[[ DATA IN THIS EXERCISE, beginning ]]

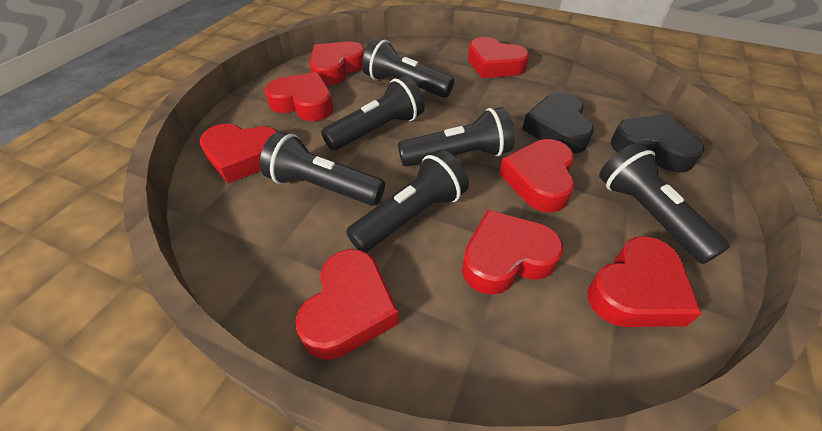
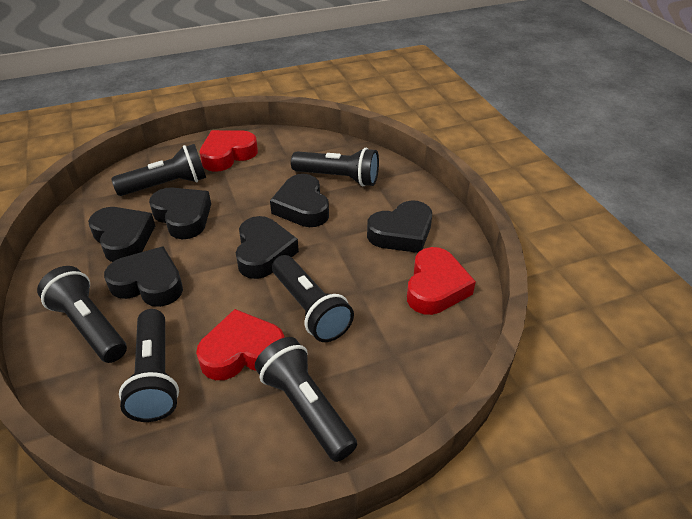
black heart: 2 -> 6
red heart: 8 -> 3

[[ DATA IN THIS EXERCISE, end ]]
[[ DATA IN THIS EXERCISE, beginning ]]

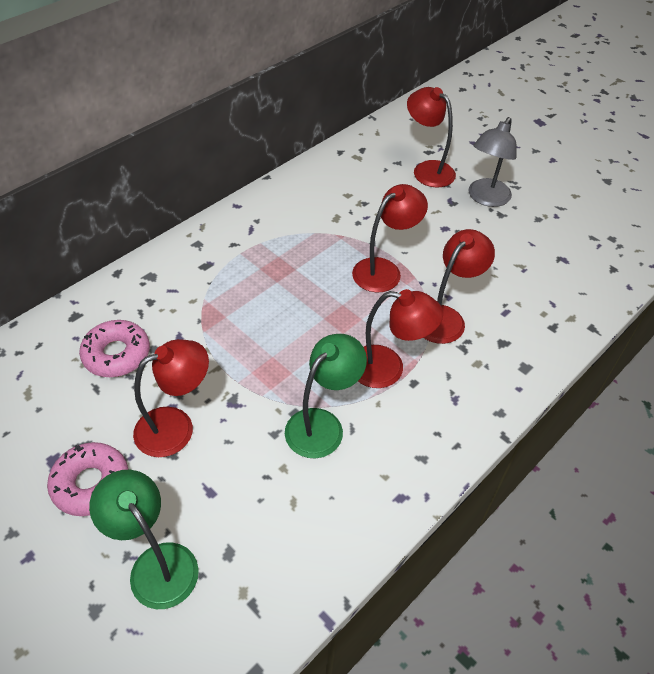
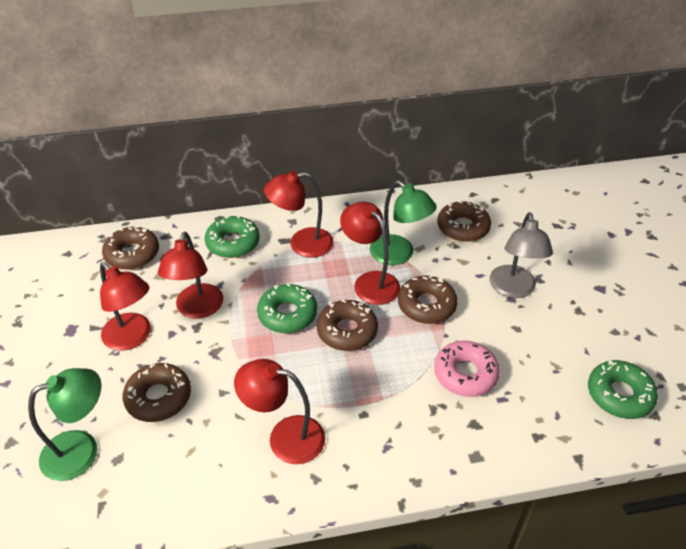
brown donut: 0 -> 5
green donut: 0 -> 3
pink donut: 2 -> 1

[[ DATA IN THIS EXERCISE, end ]]
[[ DATA IN THIS EXERCISE, beginning ]]

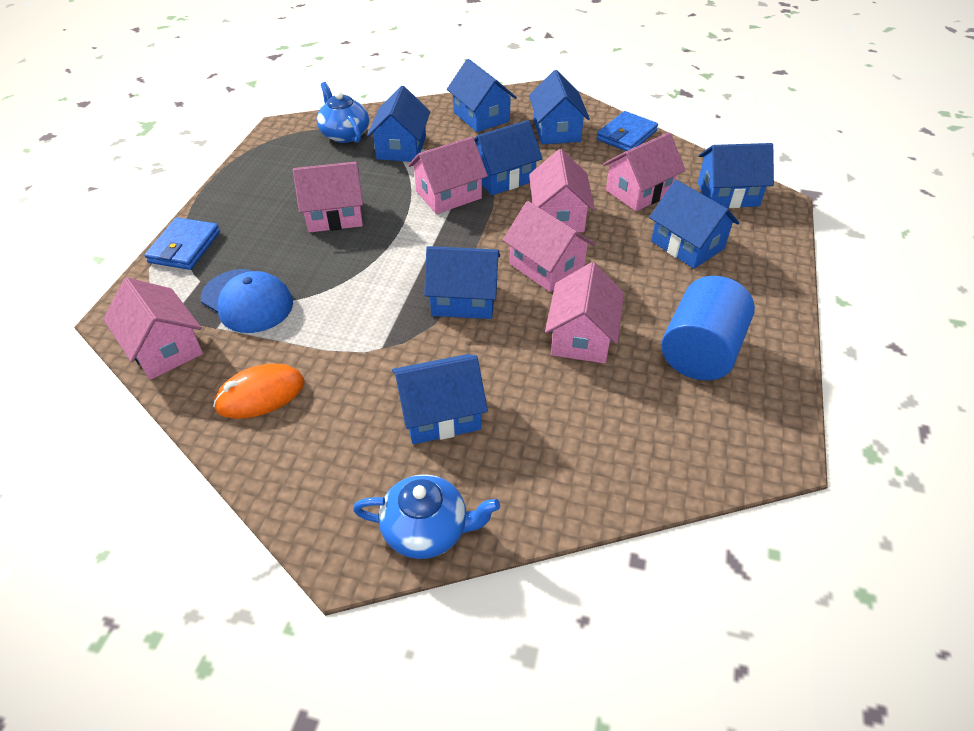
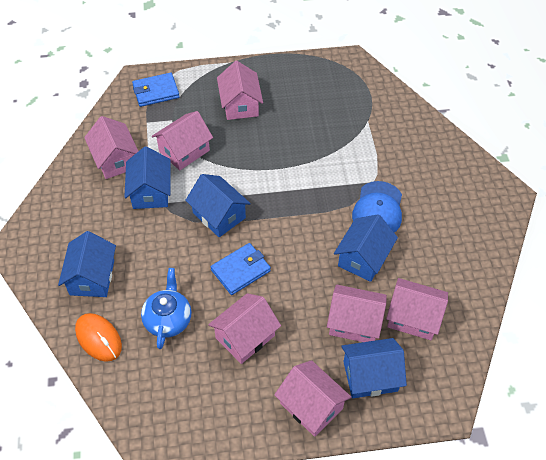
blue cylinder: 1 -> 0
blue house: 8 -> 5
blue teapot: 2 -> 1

[[ DATA IN THIS EXERCISE, end ]]

◆ WHAT THE TASK ASKS
A single number is expected: how many lines in the entries above hold the word "blue".

◆ OUTPUT OF THE EXERCISE
3